#### What is required:
Write out, with no changes, every line starting at the one that contains "black mushroom: 4 -> 3" and ending at the last line of the data below. Leave pictures out.

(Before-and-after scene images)
- Opening Delimiter -
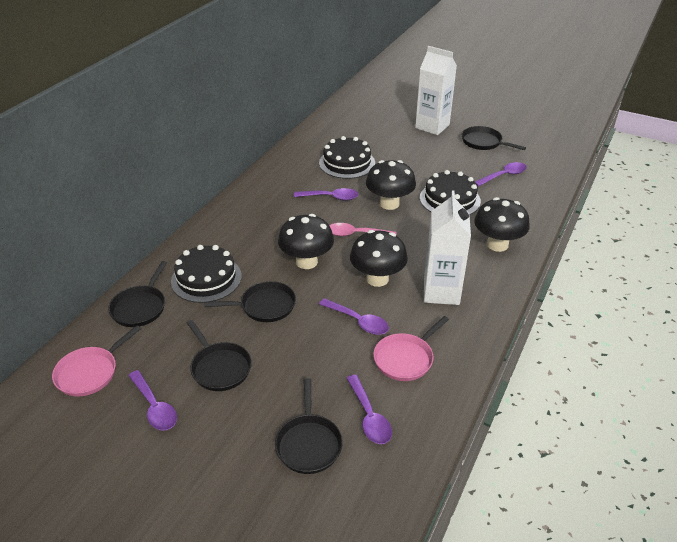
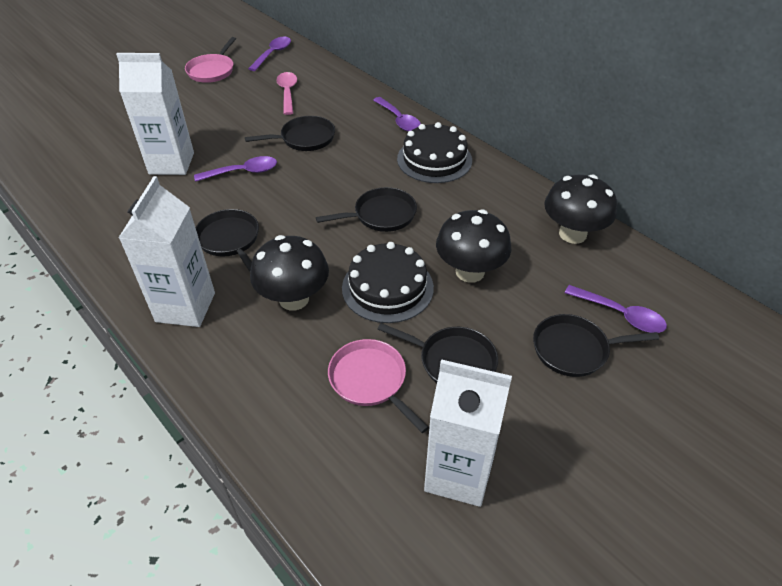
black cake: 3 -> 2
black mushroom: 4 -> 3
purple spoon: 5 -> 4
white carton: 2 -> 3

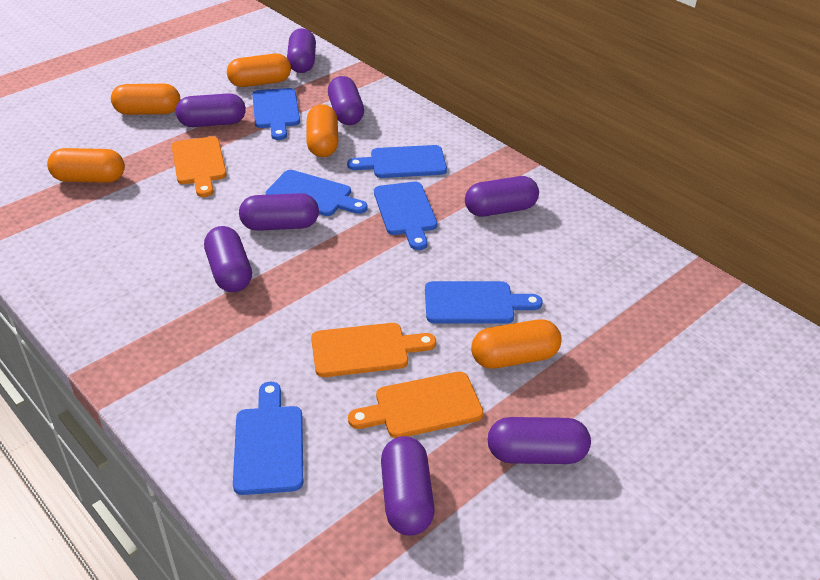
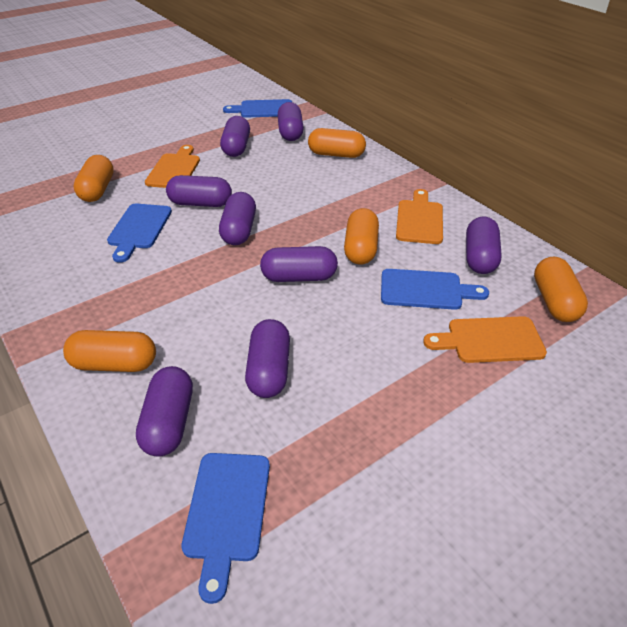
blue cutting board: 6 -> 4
- Closing Delimiter -
#### Solution:
black mushroom: 4 -> 3
purple spoon: 5 -> 4
white carton: 2 -> 3

blue cutting board: 6 -> 4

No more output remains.